*** Opening GIVEN RECORDS ***
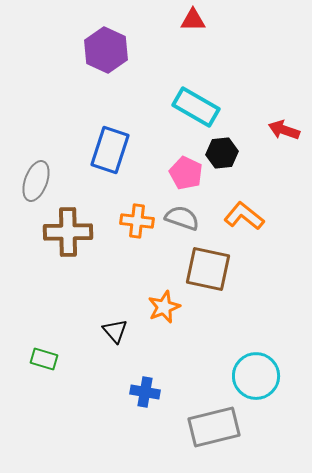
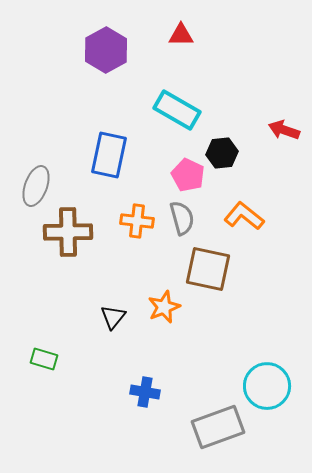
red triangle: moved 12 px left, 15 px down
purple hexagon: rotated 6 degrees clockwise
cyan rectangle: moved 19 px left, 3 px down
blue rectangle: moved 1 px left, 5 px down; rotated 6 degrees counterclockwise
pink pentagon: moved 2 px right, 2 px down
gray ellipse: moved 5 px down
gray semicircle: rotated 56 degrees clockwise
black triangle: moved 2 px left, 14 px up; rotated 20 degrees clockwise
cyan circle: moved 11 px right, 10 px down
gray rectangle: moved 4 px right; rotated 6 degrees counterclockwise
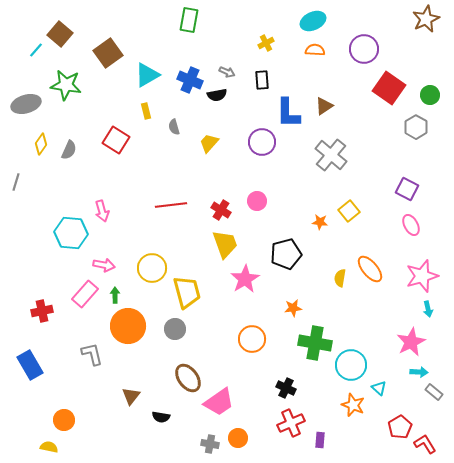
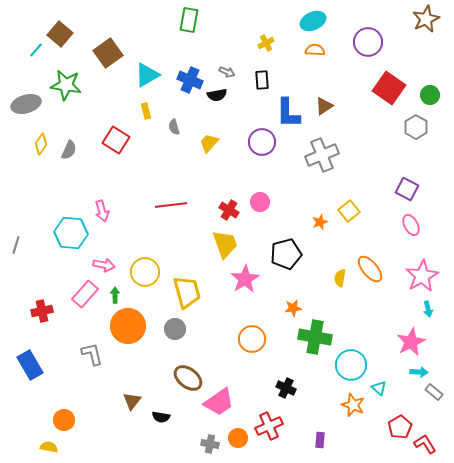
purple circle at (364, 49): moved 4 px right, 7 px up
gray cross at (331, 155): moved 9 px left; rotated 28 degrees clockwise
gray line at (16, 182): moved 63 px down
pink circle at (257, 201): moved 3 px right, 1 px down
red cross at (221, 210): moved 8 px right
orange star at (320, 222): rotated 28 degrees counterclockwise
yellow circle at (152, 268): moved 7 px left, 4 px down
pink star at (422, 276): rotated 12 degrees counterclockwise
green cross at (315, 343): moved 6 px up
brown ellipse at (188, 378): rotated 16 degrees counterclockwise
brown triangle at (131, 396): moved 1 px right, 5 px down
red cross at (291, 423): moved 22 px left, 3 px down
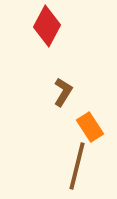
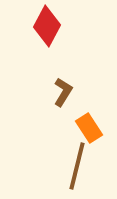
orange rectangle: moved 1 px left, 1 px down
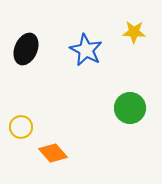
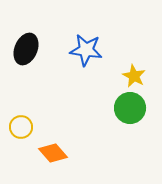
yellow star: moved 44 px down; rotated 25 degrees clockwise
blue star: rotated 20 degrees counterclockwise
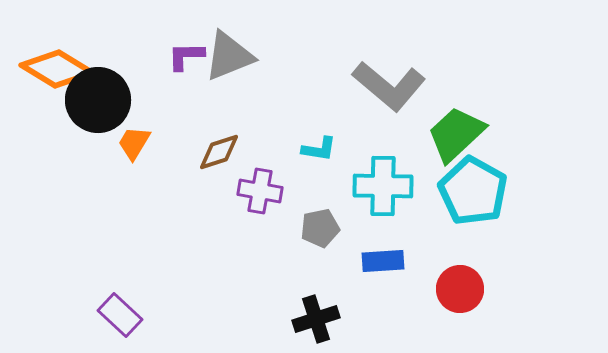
*** Closing GIVEN RECORDS ***
Only what runs from the line containing "purple hexagon: rotated 6 degrees clockwise" through the end of the entries above should be extracted, exactly and without pictures.

SOLUTION>
purple hexagon: rotated 6 degrees clockwise
cyan rectangle: moved 19 px left, 3 px down
blue rectangle: moved 1 px left, 5 px down; rotated 6 degrees counterclockwise
pink pentagon: moved 2 px right, 2 px down
gray ellipse: moved 5 px down
gray semicircle: rotated 56 degrees clockwise
black triangle: moved 2 px left, 14 px up; rotated 20 degrees clockwise
cyan circle: moved 11 px right, 10 px down
gray rectangle: moved 4 px right; rotated 6 degrees counterclockwise
purple circle at (364, 49): moved 4 px right, 7 px up
gray cross at (331, 155): moved 9 px left; rotated 28 degrees clockwise
gray line at (16, 182): moved 63 px down
pink circle at (257, 201): moved 3 px right, 1 px down
red cross at (221, 210): moved 8 px right
orange star at (320, 222): rotated 28 degrees counterclockwise
yellow circle at (152, 268): moved 7 px left, 4 px down
pink star at (422, 276): rotated 12 degrees counterclockwise
green cross at (315, 343): moved 6 px up
brown ellipse at (188, 378): rotated 16 degrees counterclockwise
brown triangle at (131, 396): moved 1 px right, 5 px down
red cross at (291, 423): moved 22 px left, 3 px down
orange rectangle: moved 1 px left, 1 px down
yellow star: moved 44 px down; rotated 25 degrees clockwise
blue star: rotated 20 degrees counterclockwise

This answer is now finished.